(Your instructions) Starting at the line below holding "JOY pin GND: none -> GND" and stopping at the line holding "SERVO3 pin VCC: 3V3 -> VIN", print every line exactly, both ends included, and leave the rest out.

--------------------

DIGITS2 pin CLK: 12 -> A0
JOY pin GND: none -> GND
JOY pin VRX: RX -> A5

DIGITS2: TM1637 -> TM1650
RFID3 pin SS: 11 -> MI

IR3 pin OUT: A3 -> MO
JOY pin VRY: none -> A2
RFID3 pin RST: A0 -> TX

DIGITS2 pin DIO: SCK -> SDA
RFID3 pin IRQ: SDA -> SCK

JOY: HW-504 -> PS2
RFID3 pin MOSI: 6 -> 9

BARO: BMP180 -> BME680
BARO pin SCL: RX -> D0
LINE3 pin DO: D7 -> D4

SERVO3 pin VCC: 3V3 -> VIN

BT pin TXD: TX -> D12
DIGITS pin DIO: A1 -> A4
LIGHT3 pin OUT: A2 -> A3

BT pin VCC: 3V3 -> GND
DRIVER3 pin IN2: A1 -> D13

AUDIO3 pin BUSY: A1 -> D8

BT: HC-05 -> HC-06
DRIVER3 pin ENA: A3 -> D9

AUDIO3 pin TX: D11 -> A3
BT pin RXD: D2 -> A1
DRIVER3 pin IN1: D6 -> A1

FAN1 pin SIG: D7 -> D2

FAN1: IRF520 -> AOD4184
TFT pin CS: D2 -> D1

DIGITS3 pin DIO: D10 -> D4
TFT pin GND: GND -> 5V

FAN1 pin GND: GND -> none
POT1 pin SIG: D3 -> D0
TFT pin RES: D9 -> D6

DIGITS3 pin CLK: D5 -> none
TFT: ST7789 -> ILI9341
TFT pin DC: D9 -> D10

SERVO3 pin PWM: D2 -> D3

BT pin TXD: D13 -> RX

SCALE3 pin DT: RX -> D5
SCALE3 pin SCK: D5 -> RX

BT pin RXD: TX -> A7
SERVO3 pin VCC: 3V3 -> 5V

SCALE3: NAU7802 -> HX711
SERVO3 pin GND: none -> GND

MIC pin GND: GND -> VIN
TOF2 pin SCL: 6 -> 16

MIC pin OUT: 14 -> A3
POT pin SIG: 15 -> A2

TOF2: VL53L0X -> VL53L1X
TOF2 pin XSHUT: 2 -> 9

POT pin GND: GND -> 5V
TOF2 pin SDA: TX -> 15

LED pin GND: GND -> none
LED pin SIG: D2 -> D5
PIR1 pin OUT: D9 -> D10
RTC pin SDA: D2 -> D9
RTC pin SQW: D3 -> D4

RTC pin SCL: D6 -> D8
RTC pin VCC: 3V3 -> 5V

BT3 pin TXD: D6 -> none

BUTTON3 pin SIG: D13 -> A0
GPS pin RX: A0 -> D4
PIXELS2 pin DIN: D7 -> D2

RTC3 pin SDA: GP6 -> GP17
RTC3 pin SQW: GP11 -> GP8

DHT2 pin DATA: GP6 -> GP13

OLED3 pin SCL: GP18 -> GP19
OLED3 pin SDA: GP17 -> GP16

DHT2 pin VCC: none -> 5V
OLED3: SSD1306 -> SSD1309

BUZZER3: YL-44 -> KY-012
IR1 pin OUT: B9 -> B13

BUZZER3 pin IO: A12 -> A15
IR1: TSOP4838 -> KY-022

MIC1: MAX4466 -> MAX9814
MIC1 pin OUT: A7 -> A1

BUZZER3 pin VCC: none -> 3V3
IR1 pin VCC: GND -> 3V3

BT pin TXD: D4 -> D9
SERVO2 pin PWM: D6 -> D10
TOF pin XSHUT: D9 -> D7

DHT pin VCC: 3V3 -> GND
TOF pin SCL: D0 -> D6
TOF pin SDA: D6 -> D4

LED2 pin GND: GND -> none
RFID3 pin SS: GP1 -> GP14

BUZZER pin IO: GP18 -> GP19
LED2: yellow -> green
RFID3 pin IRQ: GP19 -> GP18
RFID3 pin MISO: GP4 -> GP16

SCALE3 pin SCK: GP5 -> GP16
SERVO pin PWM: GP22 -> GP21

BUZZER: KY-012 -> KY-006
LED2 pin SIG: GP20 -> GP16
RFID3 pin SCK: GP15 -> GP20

--------------------

(Exercise solution)
JOY pin GND: none -> GND
JOY pin VRX: RX -> A5

DIGITS2: TM1637 -> TM1650
RFID3 pin SS: 11 -> MI

IR3 pin OUT: A3 -> MO
JOY pin VRY: none -> A2
RFID3 pin RST: A0 -> TX

DIGITS2 pin DIO: SCK -> SDA
RFID3 pin IRQ: SDA -> SCK

JOY: HW-504 -> PS2
RFID3 pin MOSI: 6 -> 9

BARO: BMP180 -> BME680
BARO pin SCL: RX -> D0
LINE3 pin DO: D7 -> D4

SERVO3 pin VCC: 3V3 -> VIN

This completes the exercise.